> **Exercise instructions**
Where does the string "moved" appear in the records? Copy each line that holds it.

> **Data section**
|---|

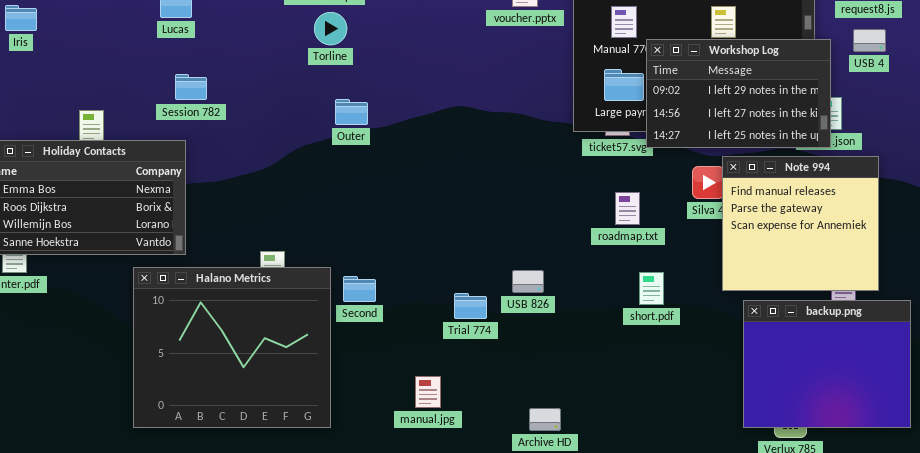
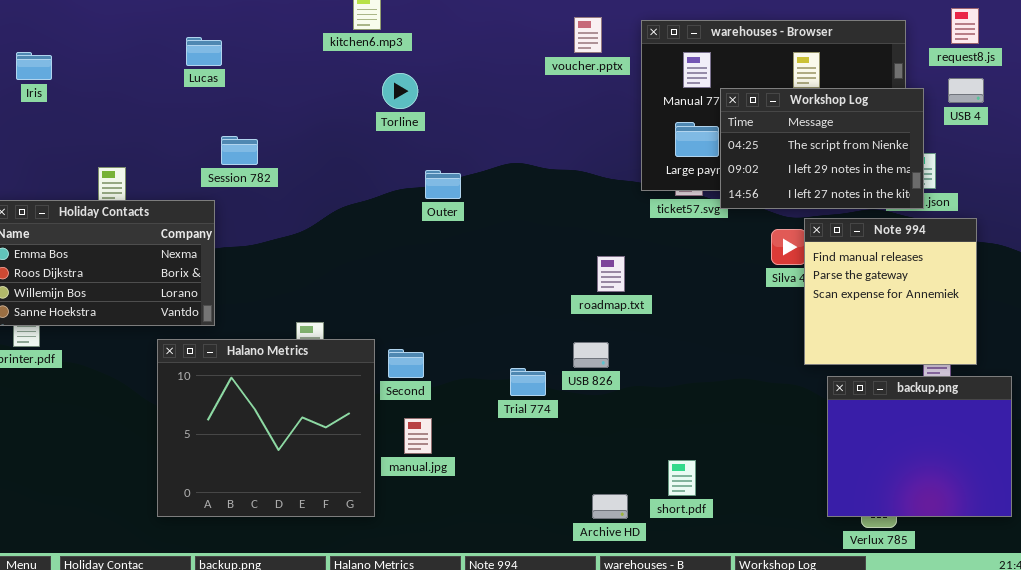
Torline: [314,12,347,45] -> [382,73,418,109], moved
Workshop Log: [646,39,831,148] -> [720,88,924,209], scrolled up 1 row
Session 782: [175,74,207,100] -> [221,136,258,165], moved
Outer: [335,99,368,125] -> [425,170,461,199], moved
roadmap.txt: [615,192,640,225] -> [597,256,625,292], moved
short.pdf: [639,272,664,305] -> [668,460,696,496], moved
manual.jpg: [415,376,441,408] -> [404,418,432,454], moved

|---|

> **Response**
Torline: [314,12,347,45] -> [382,73,418,109], moved
Session 782: [175,74,207,100] -> [221,136,258,165], moved
Outer: [335,99,368,125] -> [425,170,461,199], moved
roadmap.txt: [615,192,640,225] -> [597,256,625,292], moved
short.pdf: [639,272,664,305] -> [668,460,696,496], moved
manual.jpg: [415,376,441,408] -> [404,418,432,454], moved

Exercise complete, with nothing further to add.